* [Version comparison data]
=-=-=

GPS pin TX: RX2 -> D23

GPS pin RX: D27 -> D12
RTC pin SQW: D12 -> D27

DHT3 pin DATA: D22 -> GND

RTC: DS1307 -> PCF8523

=-=-=

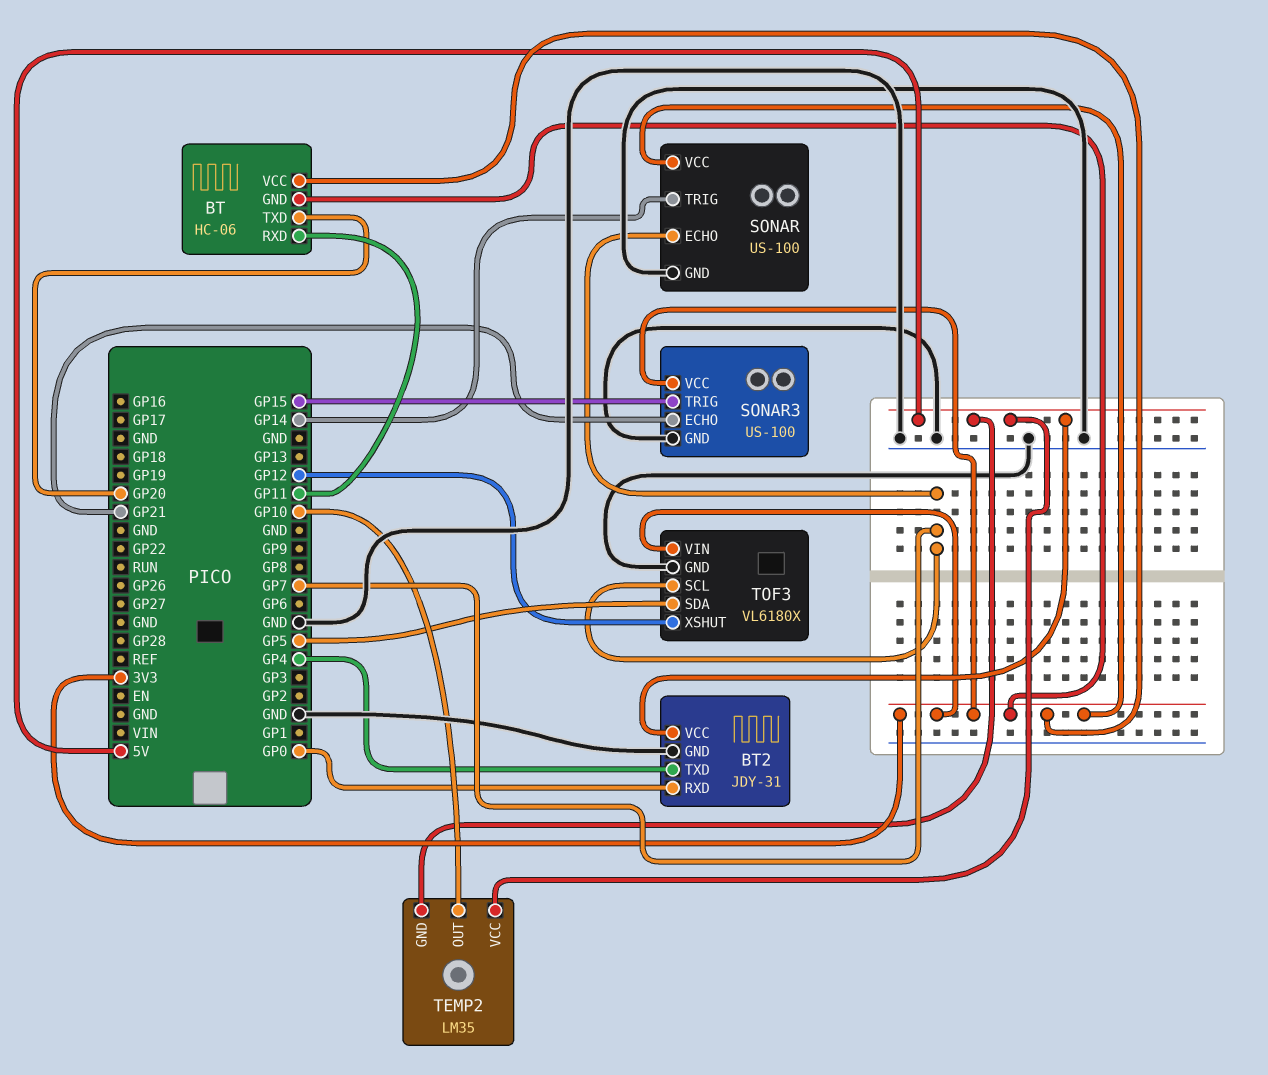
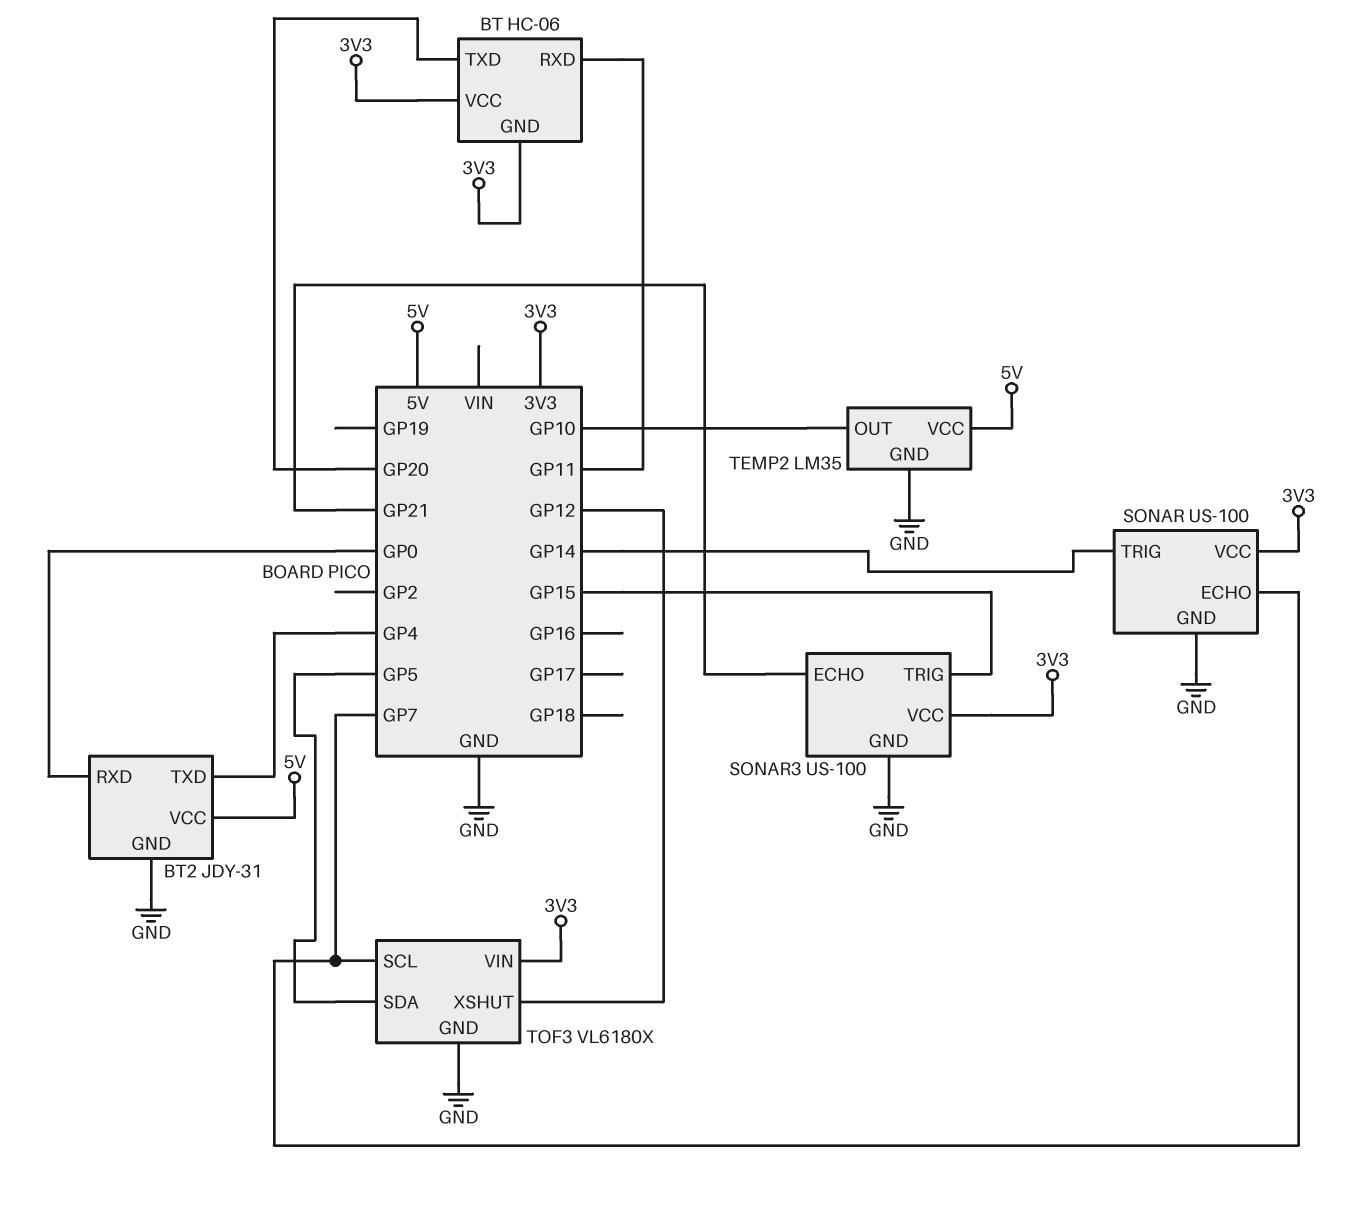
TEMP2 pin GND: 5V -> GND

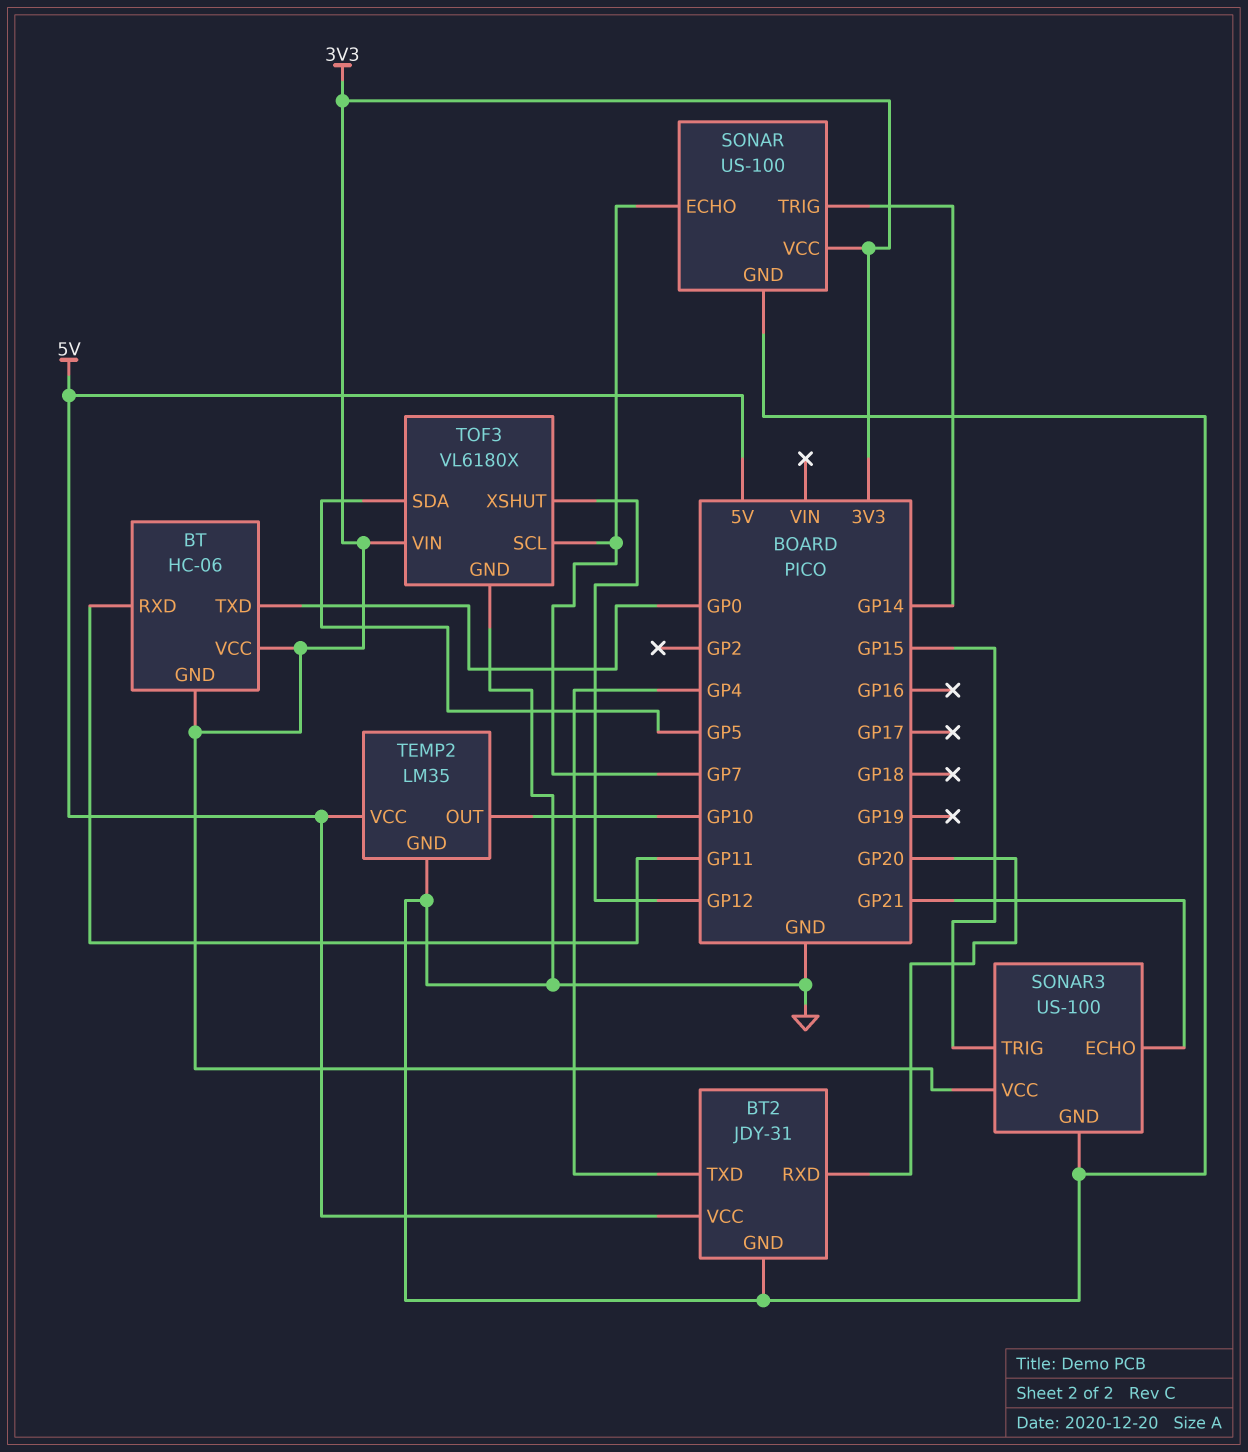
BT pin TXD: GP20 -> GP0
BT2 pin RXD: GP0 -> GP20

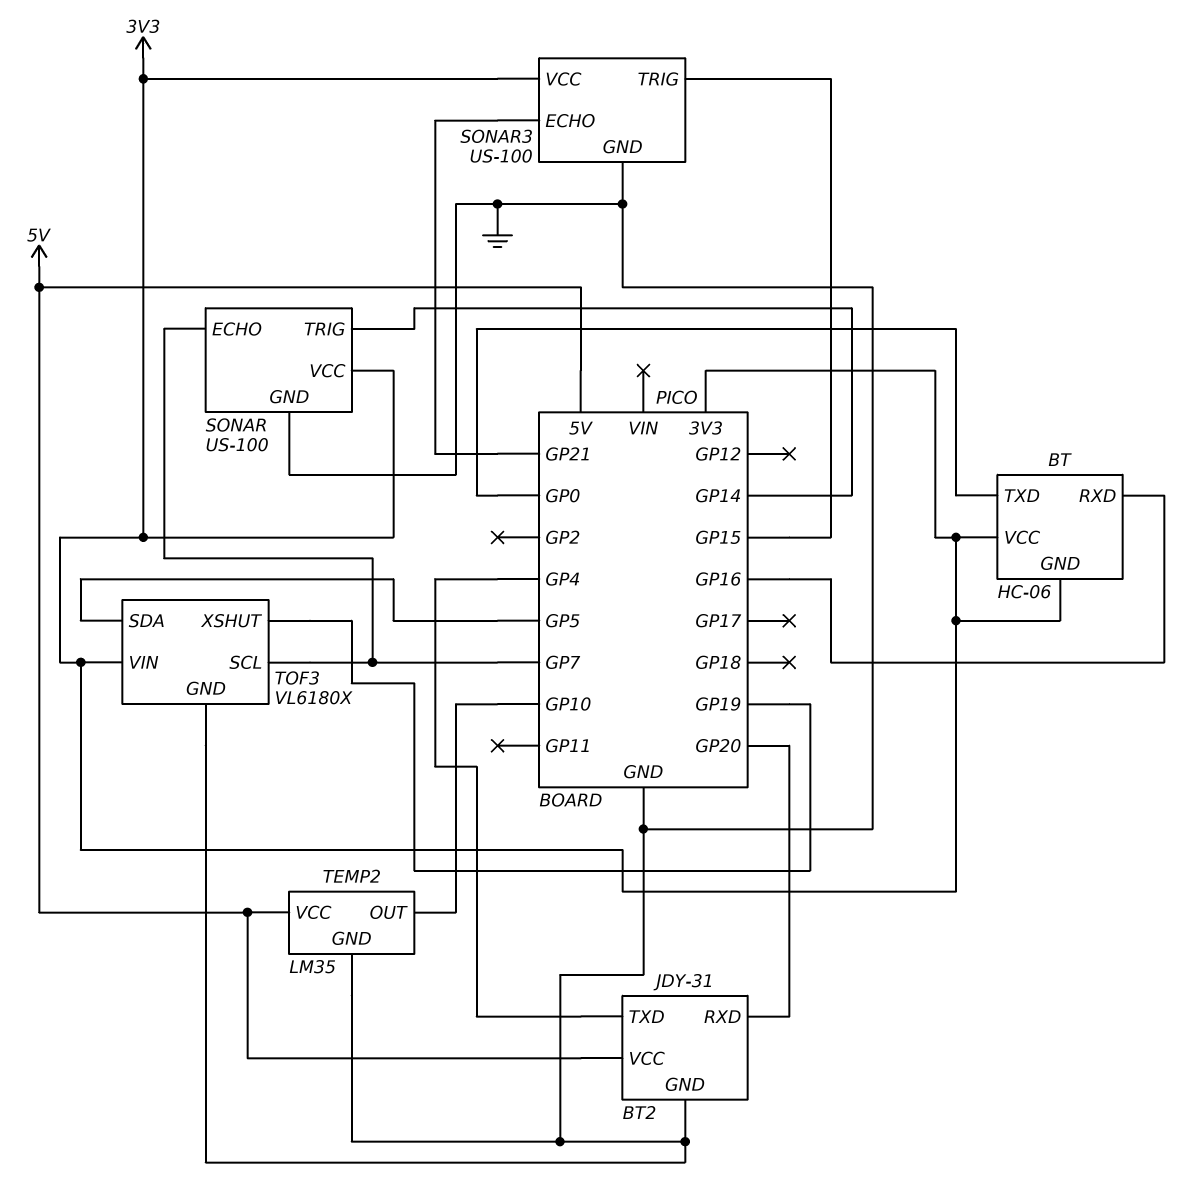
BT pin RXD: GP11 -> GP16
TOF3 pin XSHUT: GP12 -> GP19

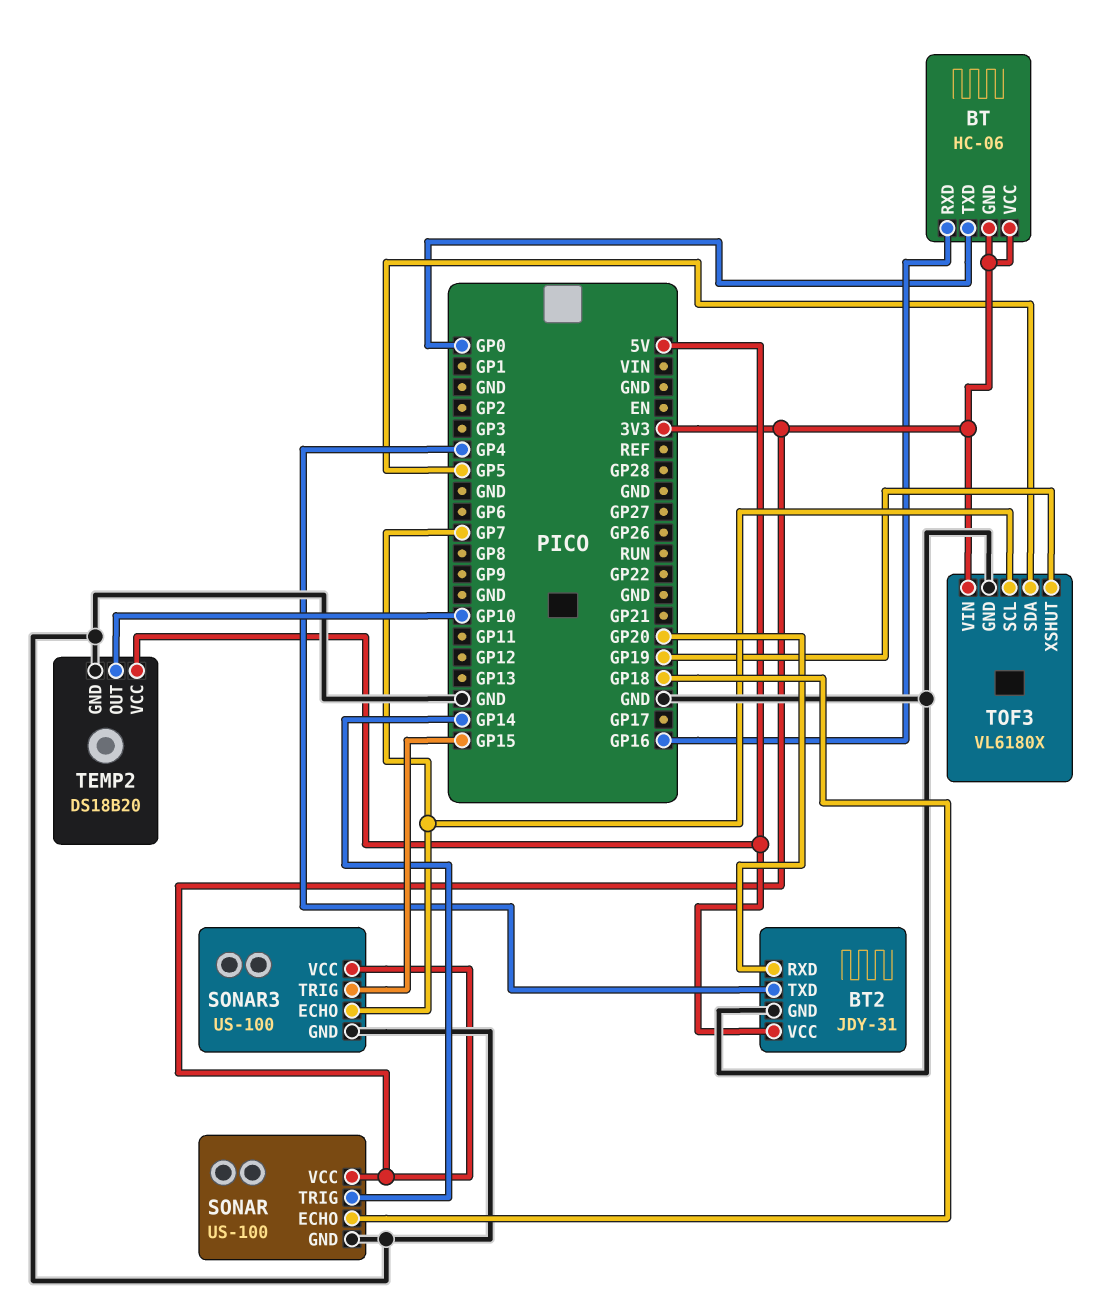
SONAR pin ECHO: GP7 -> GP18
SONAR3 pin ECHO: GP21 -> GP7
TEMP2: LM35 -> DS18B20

=-=-=

* [What you should do] Please give an exact copy of the lines above, beginning with the line containing "GPS pin TX: RX2 -> D23" and running through the line containing "RTC: DS1307 -> PCF8523", and of no other lines.

* [Reply to the exercise]
GPS pin TX: RX2 -> D23

GPS pin RX: D27 -> D12
RTC pin SQW: D12 -> D27

DHT3 pin DATA: D22 -> GND

RTC: DS1307 -> PCF8523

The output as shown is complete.